» Problem details:
Everything in the listing must be repeated exactly, apart from the images.

- - - -

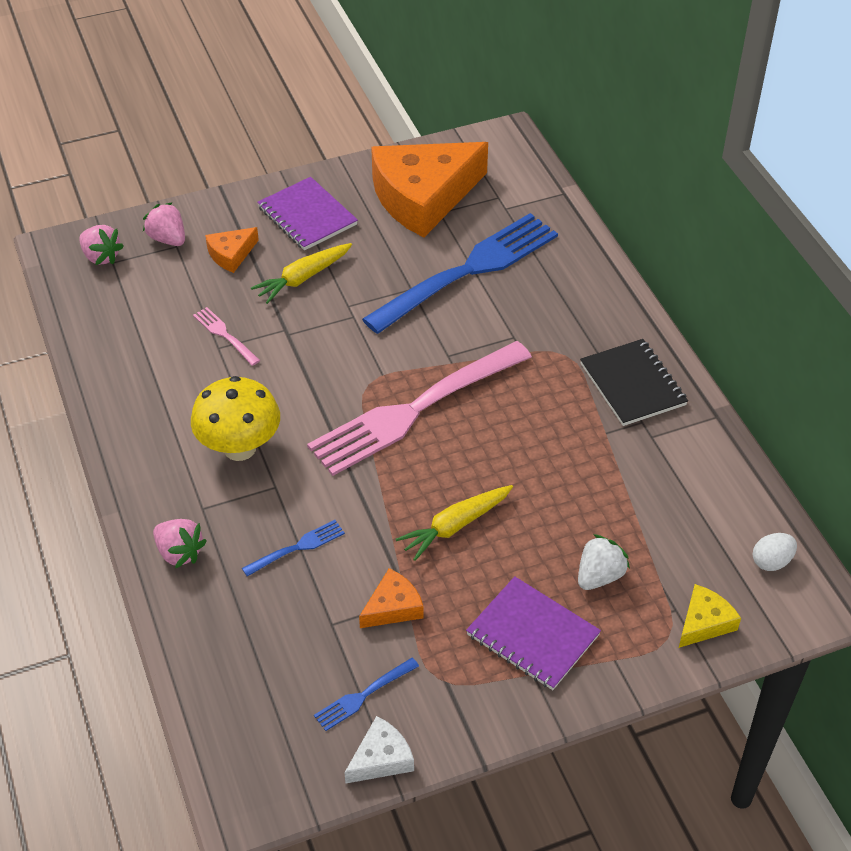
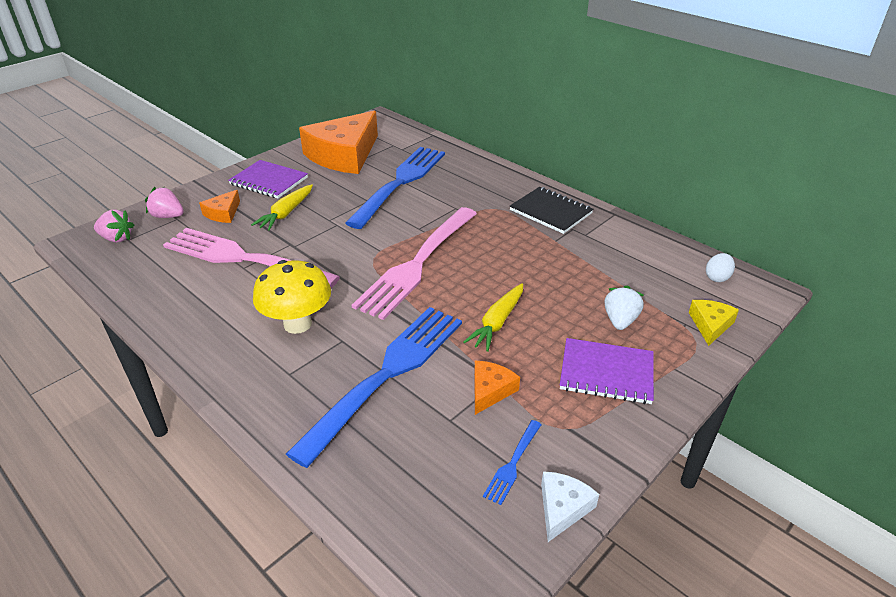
camera: 25 degrees left, 10 degrees down
(179, 553) = (287, 412): pink strawberry -> none
(225, 335) = (245, 259): pink fork -> pink fork, size x2.50
(296, 548) = (386, 376): blue fork -> blue fork, size x2.50

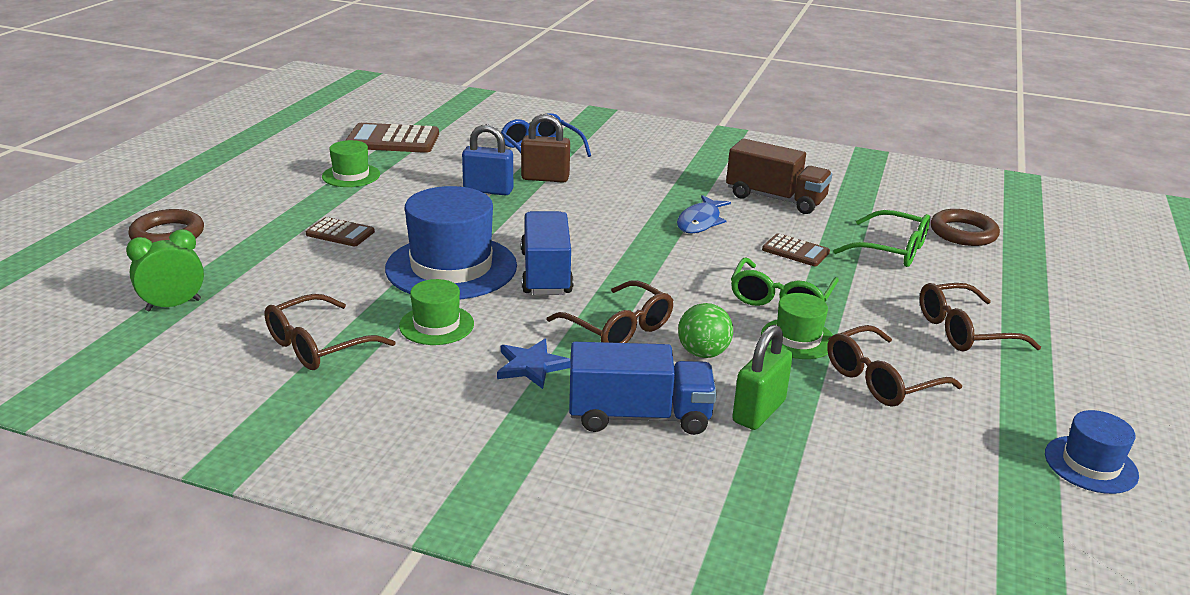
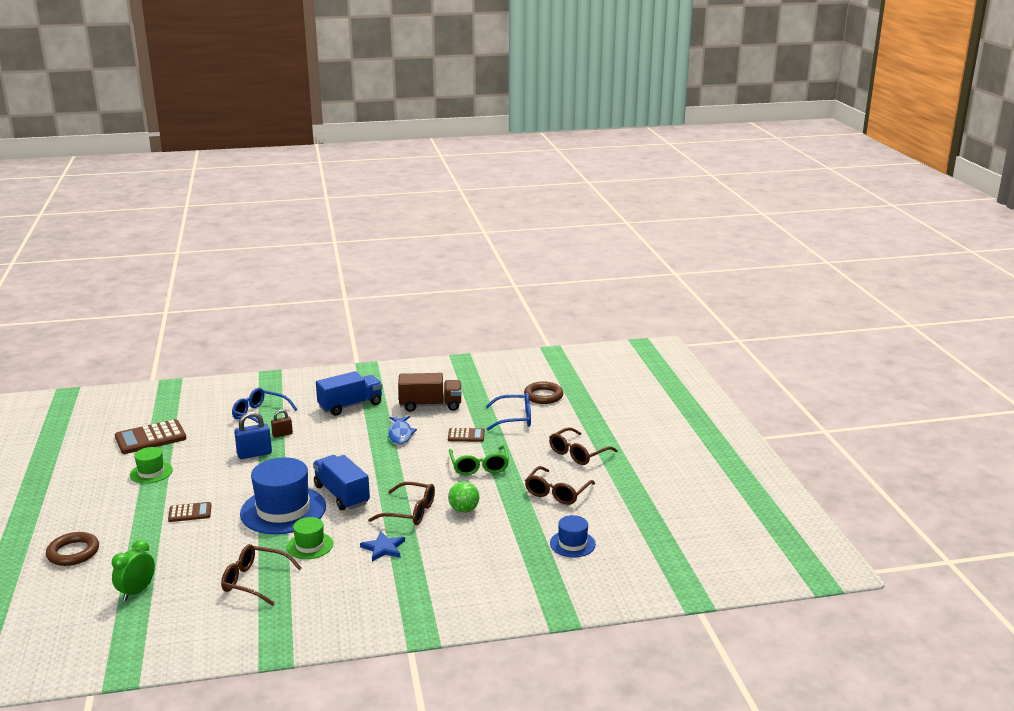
camera: 30 degrees left, 5 degrees down
(317, 346) = (254, 581): brown glasses -> brown glasses turned 90 degrees clockwise
(545, 178) = (282, 434): brown padlock -> brown padlock, size x0.60
(639, 416) = (459, 552): blue truck -> blue truck (350, 405)
(759, 411) = (513, 529): green padlock -> none
(797, 339) = (504, 485): green hat -> none
(892, 250) = (515, 418): green glasses -> blue glasses
(1090, 464) = (667, 500): blue hat -> blue hat (572, 544)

- - - -

» Output for this task:
camera: 25 degrees left, 10 degrees down
(179, 553) = (287, 412): pink strawberry -> none
(225, 335) = (245, 259): pink fork -> pink fork, size x2.50
(296, 548) = (386, 376): blue fork -> blue fork, size x2.50

camera: 30 degrees left, 5 degrees down
(317, 346) = (254, 581): brown glasses -> brown glasses turned 90 degrees clockwise
(545, 178) = (282, 434): brown padlock -> brown padlock, size x0.60
(639, 416) = (459, 552): blue truck -> blue truck (350, 405)
(759, 411) = (513, 529): green padlock -> none
(797, 339) = (504, 485): green hat -> none
(892, 250) = (515, 418): green glasses -> blue glasses
(1090, 464) = (667, 500): blue hat -> blue hat (572, 544)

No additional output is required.